**ENTRIES PROVIDED**

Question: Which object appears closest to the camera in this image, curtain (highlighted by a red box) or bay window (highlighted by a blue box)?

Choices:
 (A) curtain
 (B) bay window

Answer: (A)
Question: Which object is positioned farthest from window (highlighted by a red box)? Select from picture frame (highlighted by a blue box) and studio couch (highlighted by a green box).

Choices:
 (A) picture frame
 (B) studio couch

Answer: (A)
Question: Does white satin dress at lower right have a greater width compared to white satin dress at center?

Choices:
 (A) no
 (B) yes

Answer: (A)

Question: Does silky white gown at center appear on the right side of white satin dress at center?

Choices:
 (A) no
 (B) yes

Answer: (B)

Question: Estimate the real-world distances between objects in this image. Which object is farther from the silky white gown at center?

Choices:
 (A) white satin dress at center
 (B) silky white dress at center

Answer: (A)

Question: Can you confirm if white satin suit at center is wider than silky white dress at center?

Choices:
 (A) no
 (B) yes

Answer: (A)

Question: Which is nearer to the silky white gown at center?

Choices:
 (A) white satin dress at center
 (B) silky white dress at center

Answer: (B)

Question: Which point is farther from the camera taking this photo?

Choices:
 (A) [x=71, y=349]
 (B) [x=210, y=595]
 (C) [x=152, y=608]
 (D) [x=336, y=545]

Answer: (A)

---

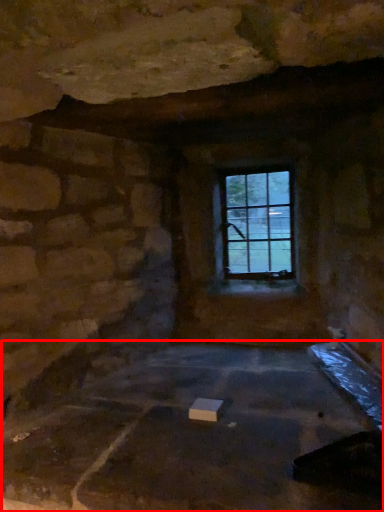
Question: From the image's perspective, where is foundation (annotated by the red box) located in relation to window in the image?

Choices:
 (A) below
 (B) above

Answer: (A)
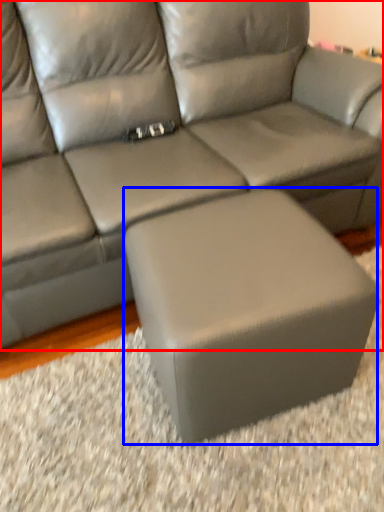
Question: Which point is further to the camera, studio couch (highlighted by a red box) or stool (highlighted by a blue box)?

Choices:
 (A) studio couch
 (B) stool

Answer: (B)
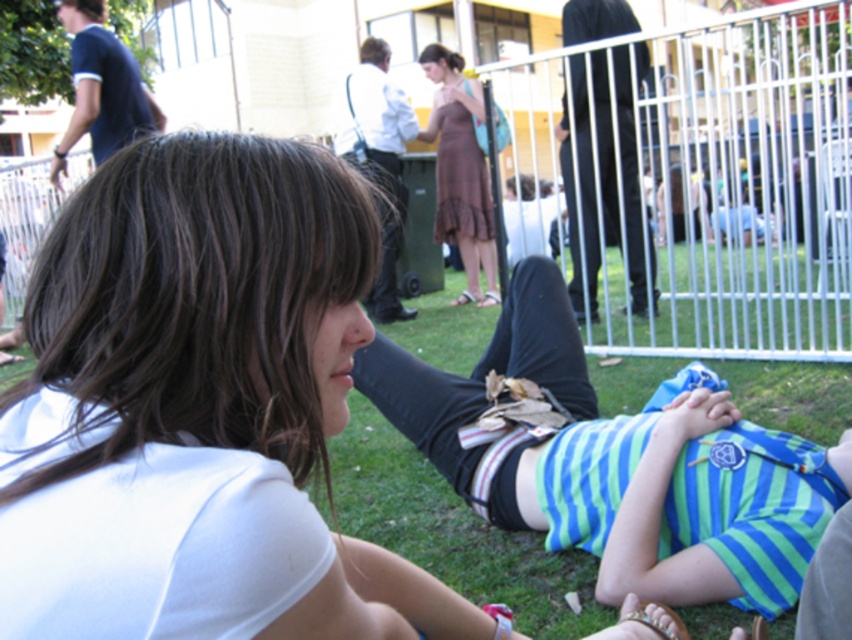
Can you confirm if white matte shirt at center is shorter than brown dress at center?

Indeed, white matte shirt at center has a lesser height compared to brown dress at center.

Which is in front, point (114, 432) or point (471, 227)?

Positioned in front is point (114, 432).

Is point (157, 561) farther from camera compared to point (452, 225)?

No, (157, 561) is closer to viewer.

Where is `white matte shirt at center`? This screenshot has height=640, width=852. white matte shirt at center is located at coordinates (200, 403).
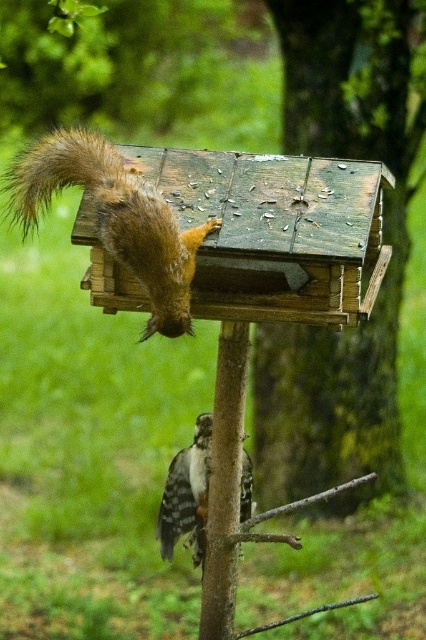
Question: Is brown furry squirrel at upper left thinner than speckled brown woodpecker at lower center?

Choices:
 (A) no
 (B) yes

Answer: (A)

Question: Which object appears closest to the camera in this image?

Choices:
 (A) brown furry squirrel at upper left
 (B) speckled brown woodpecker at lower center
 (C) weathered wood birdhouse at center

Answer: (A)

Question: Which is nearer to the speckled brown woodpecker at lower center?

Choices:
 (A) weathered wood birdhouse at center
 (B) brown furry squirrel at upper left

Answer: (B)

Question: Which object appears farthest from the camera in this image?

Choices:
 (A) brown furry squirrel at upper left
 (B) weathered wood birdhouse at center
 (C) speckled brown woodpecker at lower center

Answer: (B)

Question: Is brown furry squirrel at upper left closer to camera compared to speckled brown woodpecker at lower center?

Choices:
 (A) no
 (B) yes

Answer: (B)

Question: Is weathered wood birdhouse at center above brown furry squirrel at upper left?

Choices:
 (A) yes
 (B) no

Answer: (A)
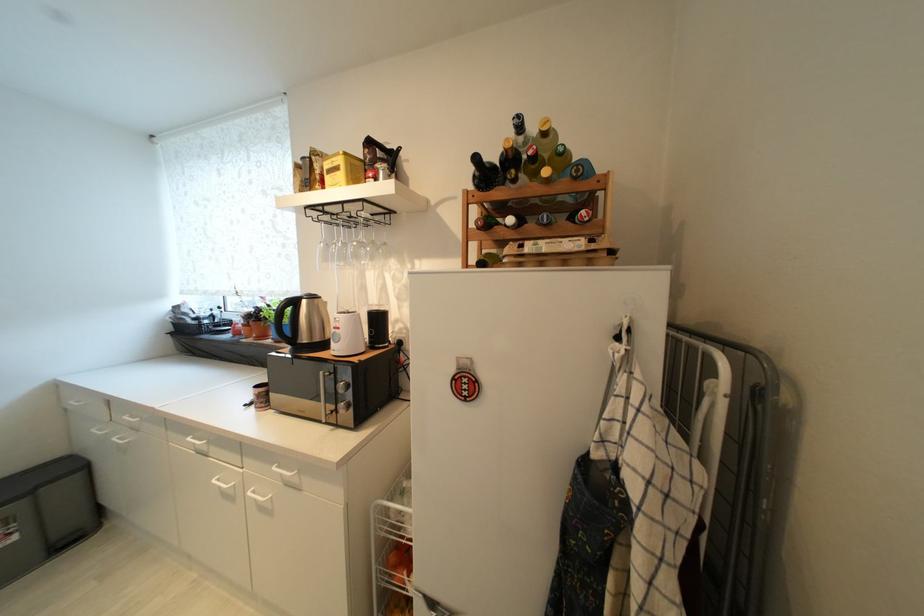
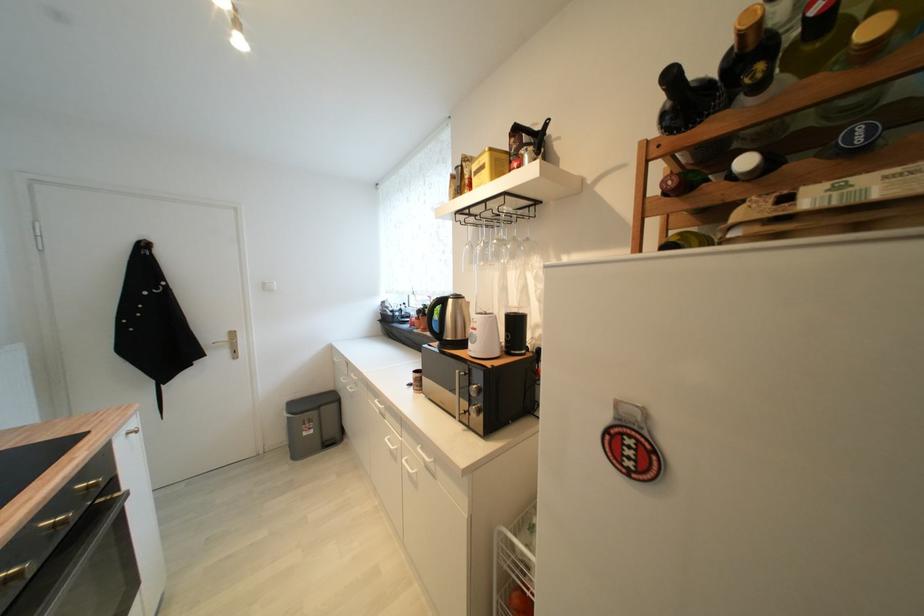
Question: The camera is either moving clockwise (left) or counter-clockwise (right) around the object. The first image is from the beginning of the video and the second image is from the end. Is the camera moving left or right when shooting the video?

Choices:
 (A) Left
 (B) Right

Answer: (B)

**ASSIGNED TASK**
Arrange the lines in the items above, starting at the line that contains "Question: Estimate the" and ending at the line that contains "(D) [x=336, y=545]", as a Markdown table with the columns Row and Line Text. Number each line in sequence and omit blank lines.

**SOLUTION TO THE PROBLEM**
| Row | Line Text |
|---|---|
| 1 | Question: Estimate the real-world distances between objects in this image. Which object is farther from the silky white gown at center? |
| 2 | Choices: |
| 3 |  (A) white satin dress at center |
| 4 |  (B) silky white dress at center |
| 5 | Answer: (A) |
| 6 | Question: Can you confirm if white satin suit at center is wider than silky white dress at center? |
| 7 | Choices: |
| 8 |  (A) no |
| 9 |  (B) yes |
| 10 | Answer: (A) |
| 11 | Question: Which is nearer to the silky white gown at center? |
| 12 | Choices: |
| 13 |  (A) white satin dress at center |
| 14 |  (B) silky white dress at center |
| 15 | Answer: (B) |
| 16 | Question: Which point is farther from the camera taking this photo? |
| 17 | Choices: |
| 18 |  (A) [x=71, y=349] |
| 19 |  (B) [x=210, y=595] |
| 20 |  (C) [x=152, y=608] |
| 21 |  (D) [x=336, y=545] |